==== Given entries

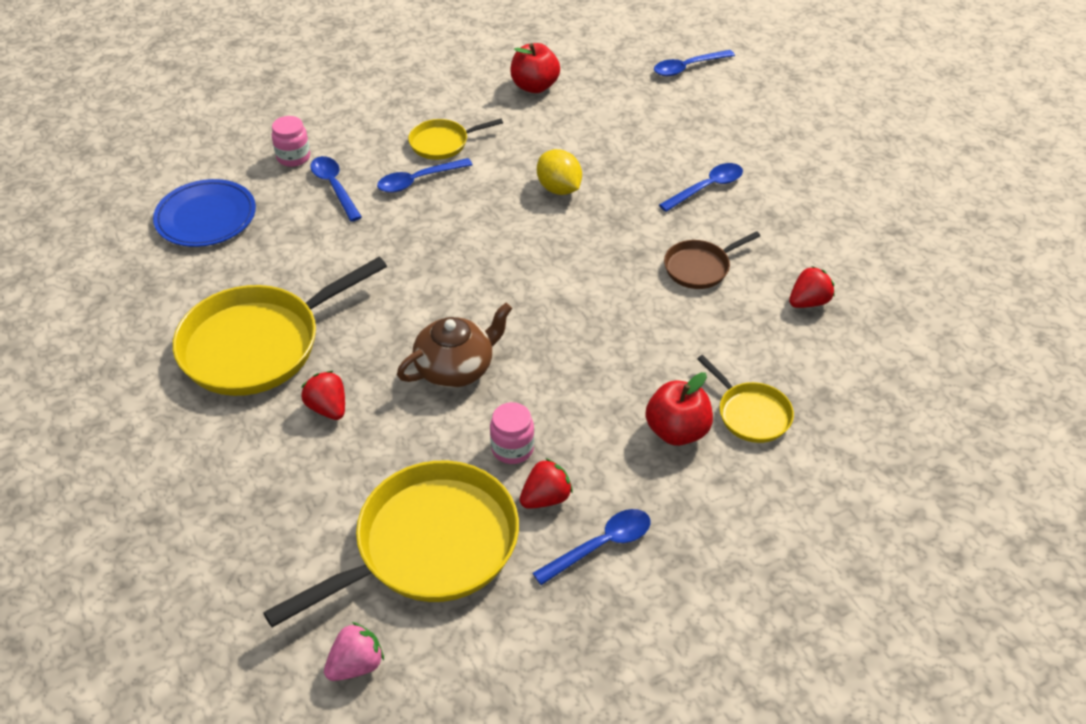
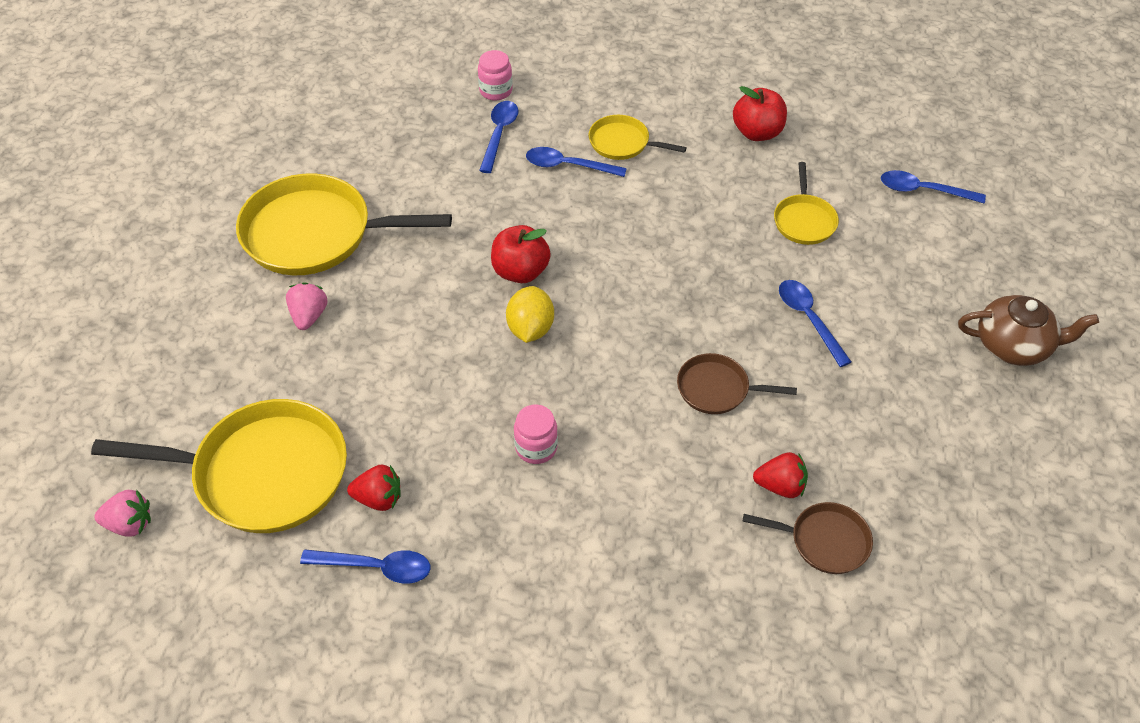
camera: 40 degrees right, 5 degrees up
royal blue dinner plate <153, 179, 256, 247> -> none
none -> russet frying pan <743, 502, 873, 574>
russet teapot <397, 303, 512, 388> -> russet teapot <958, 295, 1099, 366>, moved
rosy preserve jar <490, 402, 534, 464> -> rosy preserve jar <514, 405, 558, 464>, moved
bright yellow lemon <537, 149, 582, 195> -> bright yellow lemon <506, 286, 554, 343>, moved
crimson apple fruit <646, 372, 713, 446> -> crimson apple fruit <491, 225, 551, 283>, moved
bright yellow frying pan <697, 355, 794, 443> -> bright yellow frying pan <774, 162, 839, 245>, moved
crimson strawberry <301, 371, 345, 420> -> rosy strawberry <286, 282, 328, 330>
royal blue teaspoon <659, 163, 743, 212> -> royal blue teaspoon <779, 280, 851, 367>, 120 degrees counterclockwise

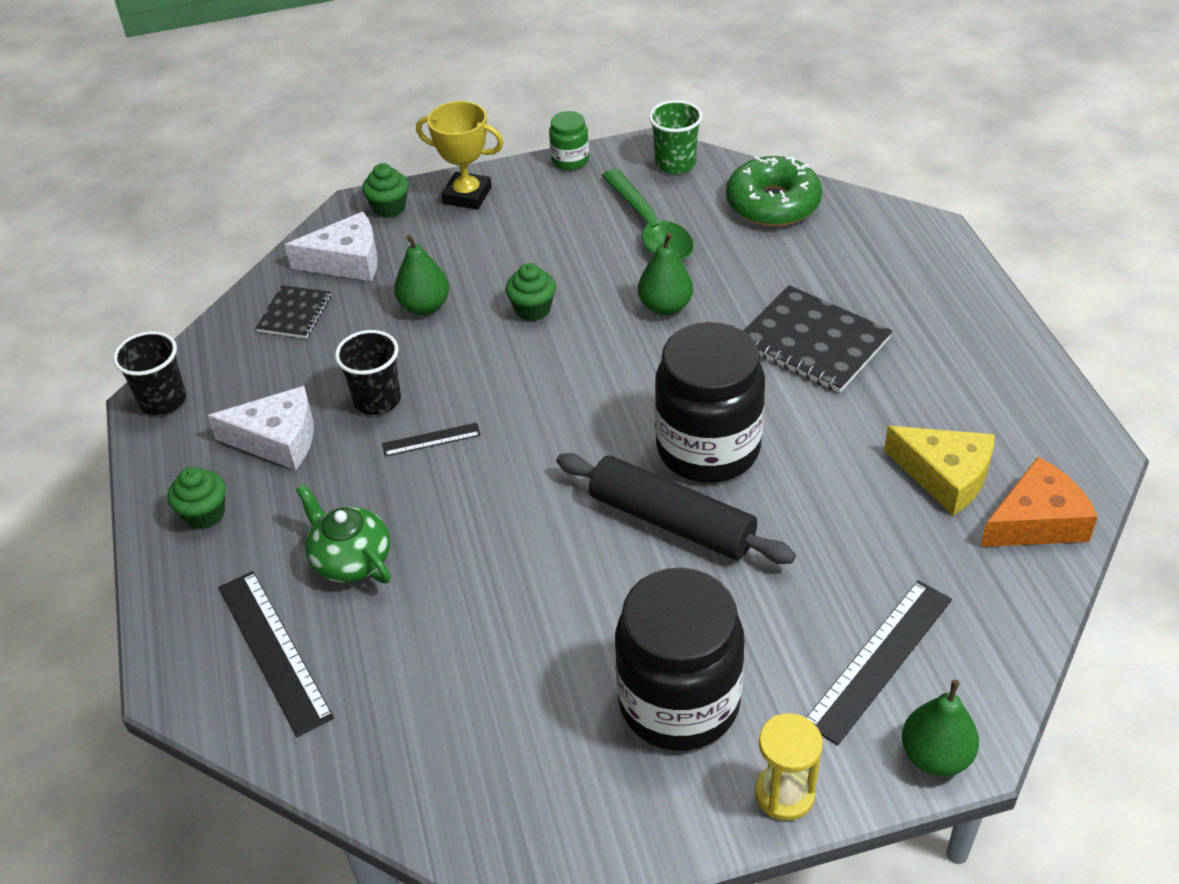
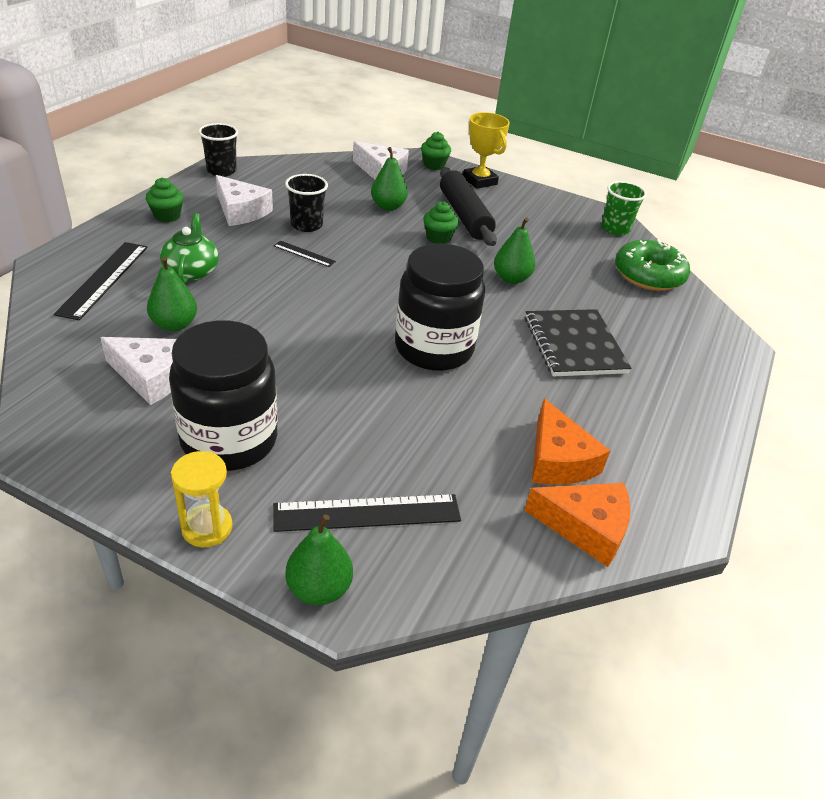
camera: 35 degrees right, 5 degrees down
ebony exercise book <256, 285, 331, 339> -> none
green preserve jar <549, 111, 589, 170> -> none
green teaspoon <602, 169, 694, 260> -> none
none -> snow-white cheese wedge <100, 337, 176, 405>
none -> green pear <147, 256, 197, 331>
ebony dough roller <556, 453, 796, 564> -> ebony dough roller <440, 167, 497, 246>, moved
bright yellow cheese wedge <884, 426, 995, 516> -> bright orange cheese wedge <532, 399, 610, 485>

========

From the records above, copy out the line with "none -> russet", the line with "crimson apple fruit <646, 372, 713, 446>", and every line between them, word for word.

none -> russet frying pan <743, 502, 873, 574>
russet teapot <397, 303, 512, 388> -> russet teapot <958, 295, 1099, 366>, moved
rosy preserve jar <490, 402, 534, 464> -> rosy preserve jar <514, 405, 558, 464>, moved
bright yellow lemon <537, 149, 582, 195> -> bright yellow lemon <506, 286, 554, 343>, moved
crimson apple fruit <646, 372, 713, 446> -> crimson apple fruit <491, 225, 551, 283>, moved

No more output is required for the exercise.